▶ Scene edit records:
****************

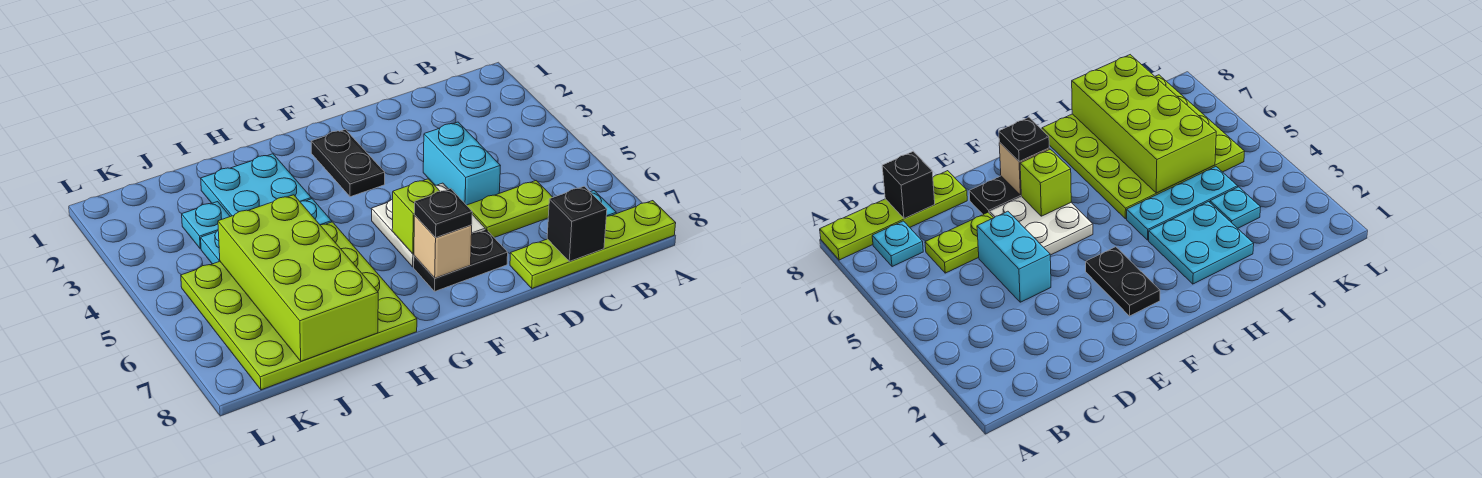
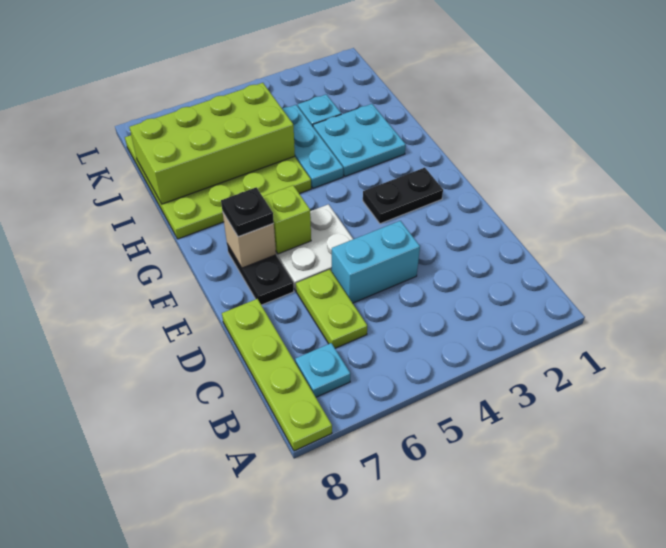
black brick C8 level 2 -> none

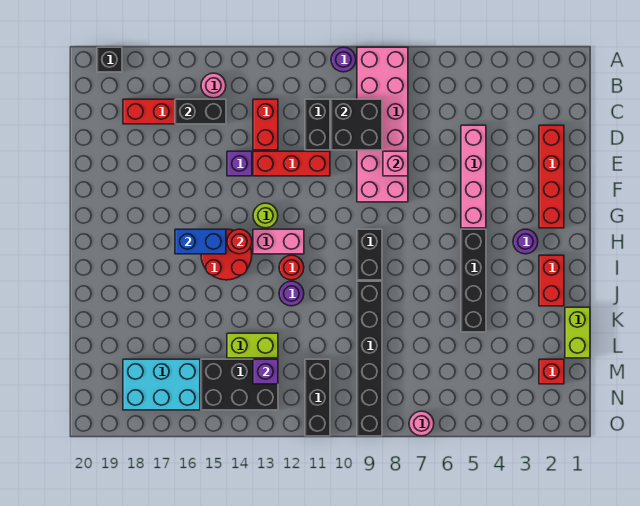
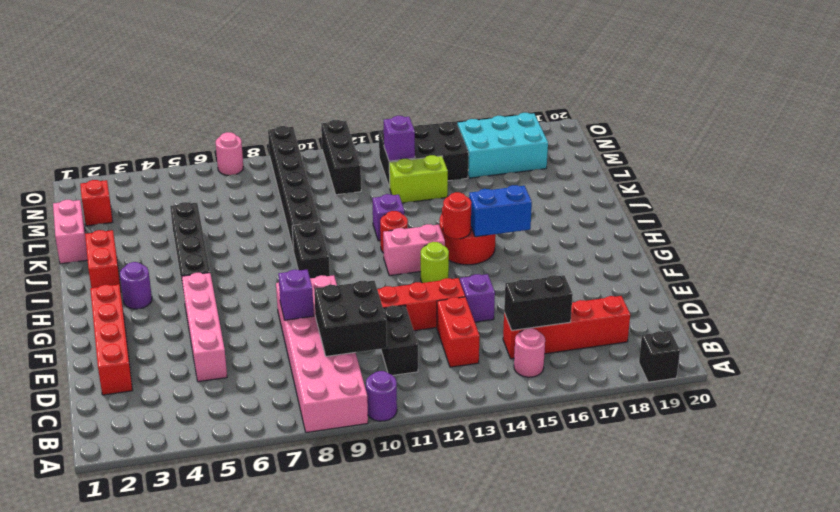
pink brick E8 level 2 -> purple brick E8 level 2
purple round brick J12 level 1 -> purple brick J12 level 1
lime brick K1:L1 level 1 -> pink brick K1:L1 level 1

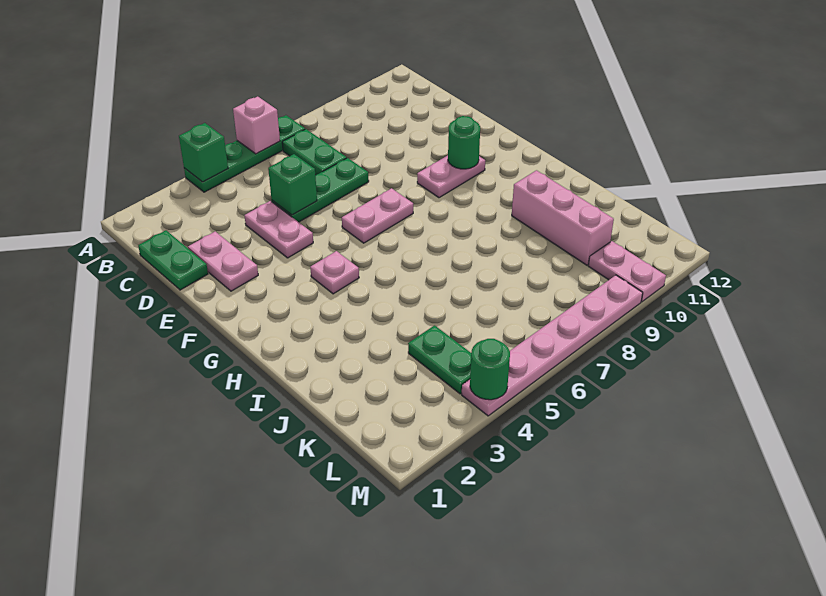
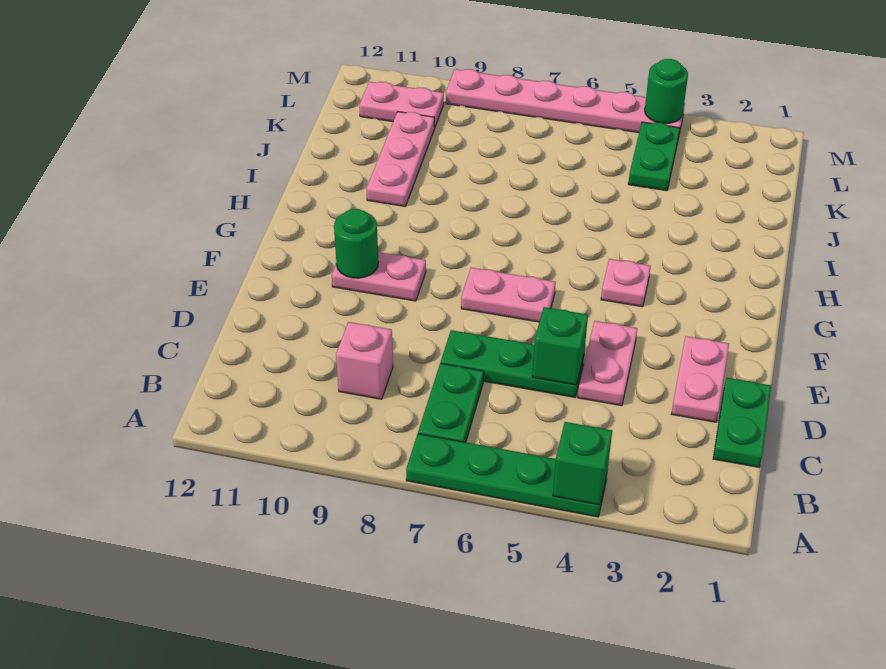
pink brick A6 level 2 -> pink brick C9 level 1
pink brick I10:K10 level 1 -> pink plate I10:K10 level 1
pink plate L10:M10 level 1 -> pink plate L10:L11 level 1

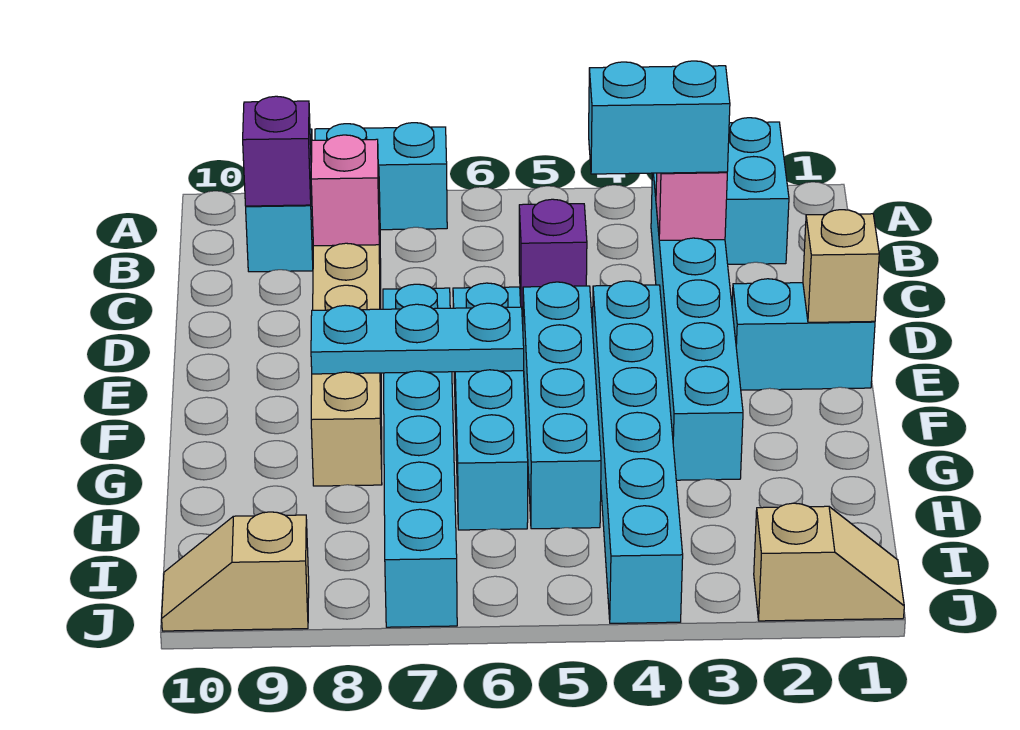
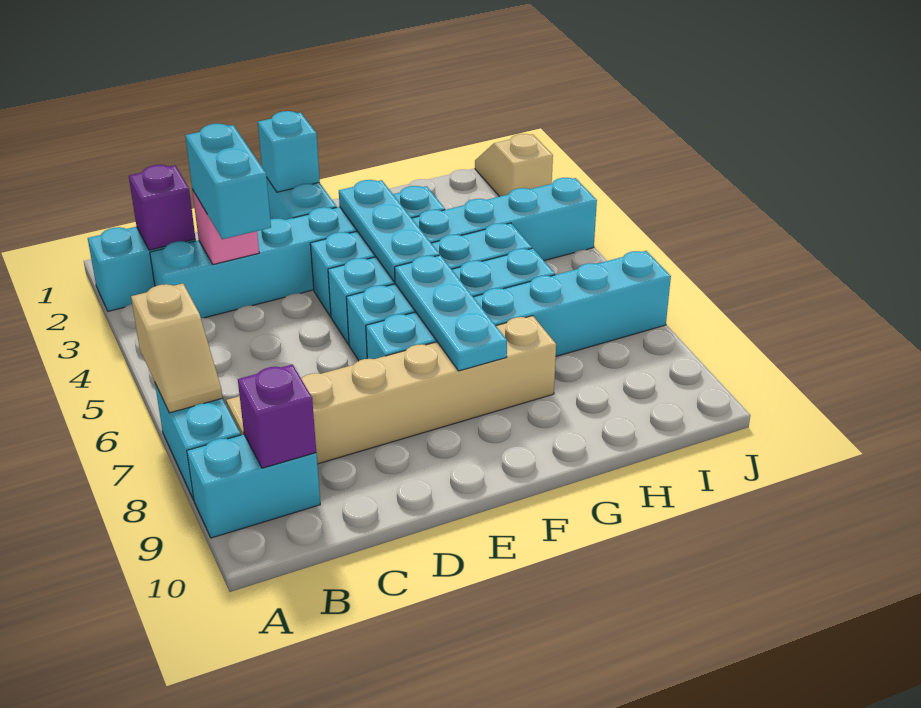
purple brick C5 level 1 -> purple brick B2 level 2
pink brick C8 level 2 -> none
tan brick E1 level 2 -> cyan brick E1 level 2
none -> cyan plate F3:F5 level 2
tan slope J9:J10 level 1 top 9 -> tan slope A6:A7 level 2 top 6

****************

Give every entry back unchanged, with no pictures.

black brick C8 level 2 -> none

pink brick E8 level 2 -> purple brick E8 level 2
purple round brick J12 level 1 -> purple brick J12 level 1
lime brick K1:L1 level 1 -> pink brick K1:L1 level 1

pink brick A6 level 2 -> pink brick C9 level 1
pink brick I10:K10 level 1 -> pink plate I10:K10 level 1
pink plate L10:M10 level 1 -> pink plate L10:L11 level 1

purple brick C5 level 1 -> purple brick B2 level 2
pink brick C8 level 2 -> none
tan brick E1 level 2 -> cyan brick E1 level 2
none -> cyan plate F3:F5 level 2
tan slope J9:J10 level 1 top 9 -> tan slope A6:A7 level 2 top 6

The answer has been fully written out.